### [EXERCISE INSTRUCTIONS]
Write only the number of lines below in which "camera" occurs.

### [SUPPLIED DATA]
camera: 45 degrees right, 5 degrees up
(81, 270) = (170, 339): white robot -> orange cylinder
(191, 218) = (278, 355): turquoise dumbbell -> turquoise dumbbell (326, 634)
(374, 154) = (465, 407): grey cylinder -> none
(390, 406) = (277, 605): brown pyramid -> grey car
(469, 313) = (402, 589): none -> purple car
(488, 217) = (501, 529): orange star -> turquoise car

---

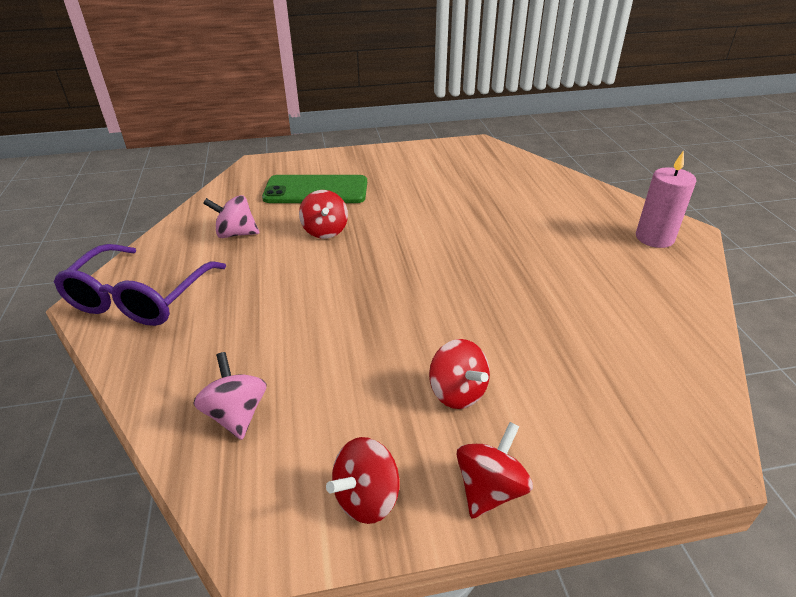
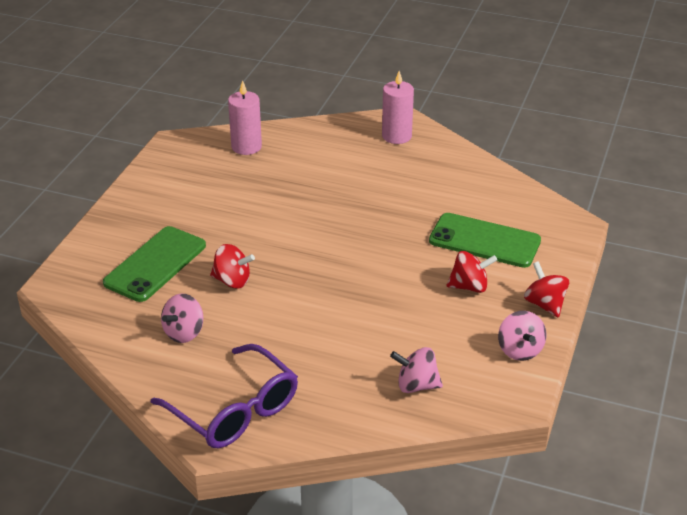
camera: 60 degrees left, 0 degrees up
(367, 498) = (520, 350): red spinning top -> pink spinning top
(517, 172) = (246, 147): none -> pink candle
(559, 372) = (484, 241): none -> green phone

### [RESPONSE]
2